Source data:
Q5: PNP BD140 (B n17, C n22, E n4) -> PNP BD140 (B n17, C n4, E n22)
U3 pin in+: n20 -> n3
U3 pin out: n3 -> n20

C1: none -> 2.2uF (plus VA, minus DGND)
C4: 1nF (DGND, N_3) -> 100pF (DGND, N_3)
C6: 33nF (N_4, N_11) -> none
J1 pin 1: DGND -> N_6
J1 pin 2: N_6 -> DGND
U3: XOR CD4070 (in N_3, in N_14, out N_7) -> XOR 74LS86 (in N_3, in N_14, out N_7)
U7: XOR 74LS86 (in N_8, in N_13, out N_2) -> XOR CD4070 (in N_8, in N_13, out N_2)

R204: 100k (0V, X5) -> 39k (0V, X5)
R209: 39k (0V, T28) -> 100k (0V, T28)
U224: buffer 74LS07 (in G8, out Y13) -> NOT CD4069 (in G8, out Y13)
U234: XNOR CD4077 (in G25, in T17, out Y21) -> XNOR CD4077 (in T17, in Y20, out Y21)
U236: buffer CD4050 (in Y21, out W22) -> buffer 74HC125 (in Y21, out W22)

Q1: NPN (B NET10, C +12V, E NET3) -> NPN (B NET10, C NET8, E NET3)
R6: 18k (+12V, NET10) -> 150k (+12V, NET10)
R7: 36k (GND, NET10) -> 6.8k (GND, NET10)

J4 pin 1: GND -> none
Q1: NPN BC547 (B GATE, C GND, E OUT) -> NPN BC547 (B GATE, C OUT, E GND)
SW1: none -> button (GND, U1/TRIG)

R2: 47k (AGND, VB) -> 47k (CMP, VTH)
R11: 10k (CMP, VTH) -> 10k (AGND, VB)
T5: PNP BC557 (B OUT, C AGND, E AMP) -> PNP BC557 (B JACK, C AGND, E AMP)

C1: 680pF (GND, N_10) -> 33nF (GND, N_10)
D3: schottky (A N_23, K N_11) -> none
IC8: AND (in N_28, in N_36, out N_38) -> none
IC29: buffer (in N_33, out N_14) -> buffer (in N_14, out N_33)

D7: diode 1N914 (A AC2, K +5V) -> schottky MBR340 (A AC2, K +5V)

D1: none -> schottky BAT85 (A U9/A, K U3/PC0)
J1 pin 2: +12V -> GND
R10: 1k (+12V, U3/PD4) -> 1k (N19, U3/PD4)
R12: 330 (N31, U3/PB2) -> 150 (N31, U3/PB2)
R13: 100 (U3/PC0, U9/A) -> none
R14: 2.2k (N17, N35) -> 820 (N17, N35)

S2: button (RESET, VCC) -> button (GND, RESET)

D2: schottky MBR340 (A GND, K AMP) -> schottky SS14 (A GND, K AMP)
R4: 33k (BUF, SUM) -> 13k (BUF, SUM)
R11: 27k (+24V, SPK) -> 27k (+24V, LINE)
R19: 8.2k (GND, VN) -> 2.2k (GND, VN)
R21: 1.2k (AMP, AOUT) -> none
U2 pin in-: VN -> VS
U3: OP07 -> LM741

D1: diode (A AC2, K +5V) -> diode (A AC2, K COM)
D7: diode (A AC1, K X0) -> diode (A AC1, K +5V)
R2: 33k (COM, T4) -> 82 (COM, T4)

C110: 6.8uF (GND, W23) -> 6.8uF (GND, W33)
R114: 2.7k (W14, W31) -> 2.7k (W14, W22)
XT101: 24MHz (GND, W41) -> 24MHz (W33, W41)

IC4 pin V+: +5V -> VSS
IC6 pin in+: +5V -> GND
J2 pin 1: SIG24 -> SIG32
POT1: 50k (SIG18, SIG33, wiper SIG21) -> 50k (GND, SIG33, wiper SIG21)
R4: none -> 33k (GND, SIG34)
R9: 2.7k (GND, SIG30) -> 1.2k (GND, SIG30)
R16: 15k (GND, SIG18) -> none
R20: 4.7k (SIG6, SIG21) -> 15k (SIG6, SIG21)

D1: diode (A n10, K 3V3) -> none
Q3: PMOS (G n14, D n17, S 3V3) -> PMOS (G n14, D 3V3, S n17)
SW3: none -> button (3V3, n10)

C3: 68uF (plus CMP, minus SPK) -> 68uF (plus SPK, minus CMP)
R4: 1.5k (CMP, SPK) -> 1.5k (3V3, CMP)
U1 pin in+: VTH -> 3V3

— Task to carry out —
Every word in the records must appear in your copy exactly as it does above.

— Result for this exercise —
Q5: PNP BD140 (B n17, C n22, E n4) -> PNP BD140 (B n17, C n4, E n22)
U3 pin in+: n20 -> n3
U3 pin out: n3 -> n20

C1: none -> 2.2uF (plus VA, minus DGND)
C4: 1nF (DGND, N_3) -> 100pF (DGND, N_3)
C6: 33nF (N_4, N_11) -> none
J1 pin 1: DGND -> N_6
J1 pin 2: N_6 -> DGND
U3: XOR CD4070 (in N_3, in N_14, out N_7) -> XOR 74LS86 (in N_3, in N_14, out N_7)
U7: XOR 74LS86 (in N_8, in N_13, out N_2) -> XOR CD4070 (in N_8, in N_13, out N_2)

R204: 100k (0V, X5) -> 39k (0V, X5)
R209: 39k (0V, T28) -> 100k (0V, T28)
U224: buffer 74LS07 (in G8, out Y13) -> NOT CD4069 (in G8, out Y13)
U234: XNOR CD4077 (in G25, in T17, out Y21) -> XNOR CD4077 (in T17, in Y20, out Y21)
U236: buffer CD4050 (in Y21, out W22) -> buffer 74HC125 (in Y21, out W22)

Q1: NPN (B NET10, C +12V, E NET3) -> NPN (B NET10, C NET8, E NET3)
R6: 18k (+12V, NET10) -> 150k (+12V, NET10)
R7: 36k (GND, NET10) -> 6.8k (GND, NET10)

J4 pin 1: GND -> none
Q1: NPN BC547 (B GATE, C GND, E OUT) -> NPN BC547 (B GATE, C OUT, E GND)
SW1: none -> button (GND, U1/TRIG)

R2: 47k (AGND, VB) -> 47k (CMP, VTH)
R11: 10k (CMP, VTH) -> 10k (AGND, VB)
T5: PNP BC557 (B OUT, C AGND, E AMP) -> PNP BC557 (B JACK, C AGND, E AMP)

C1: 680pF (GND, N_10) -> 33nF (GND, N_10)
D3: schottky (A N_23, K N_11) -> none
IC8: AND (in N_28, in N_36, out N_38) -> none
IC29: buffer (in N_33, out N_14) -> buffer (in N_14, out N_33)

D7: diode 1N914 (A AC2, K +5V) -> schottky MBR340 (A AC2, K +5V)

D1: none -> schottky BAT85 (A U9/A, K U3/PC0)
J1 pin 2: +12V -> GND
R10: 1k (+12V, U3/PD4) -> 1k (N19, U3/PD4)
R12: 330 (N31, U3/PB2) -> 150 (N31, U3/PB2)
R13: 100 (U3/PC0, U9/A) -> none
R14: 2.2k (N17, N35) -> 820 (N17, N35)

S2: button (RESET, VCC) -> button (GND, RESET)

D2: schottky MBR340 (A GND, K AMP) -> schottky SS14 (A GND, K AMP)
R4: 33k (BUF, SUM) -> 13k (BUF, SUM)
R11: 27k (+24V, SPK) -> 27k (+24V, LINE)
R19: 8.2k (GND, VN) -> 2.2k (GND, VN)
R21: 1.2k (AMP, AOUT) -> none
U2 pin in-: VN -> VS
U3: OP07 -> LM741

D1: diode (A AC2, K +5V) -> diode (A AC2, K COM)
D7: diode (A AC1, K X0) -> diode (A AC1, K +5V)
R2: 33k (COM, T4) -> 82 (COM, T4)

C110: 6.8uF (GND, W23) -> 6.8uF (GND, W33)
R114: 2.7k (W14, W31) -> 2.7k (W14, W22)
XT101: 24MHz (GND, W41) -> 24MHz (W33, W41)

IC4 pin V+: +5V -> VSS
IC6 pin in+: +5V -> GND
J2 pin 1: SIG24 -> SIG32
POT1: 50k (SIG18, SIG33, wiper SIG21) -> 50k (GND, SIG33, wiper SIG21)
R4: none -> 33k (GND, SIG34)
R9: 2.7k (GND, SIG30) -> 1.2k (GND, SIG30)
R16: 15k (GND, SIG18) -> none
R20: 4.7k (SIG6, SIG21) -> 15k (SIG6, SIG21)

D1: diode (A n10, K 3V3) -> none
Q3: PMOS (G n14, D n17, S 3V3) -> PMOS (G n14, D 3V3, S n17)
SW3: none -> button (3V3, n10)

C3: 68uF (plus CMP, minus SPK) -> 68uF (plus SPK, minus CMP)
R4: 1.5k (CMP, SPK) -> 1.5k (3V3, CMP)
U1 pin in+: VTH -> 3V3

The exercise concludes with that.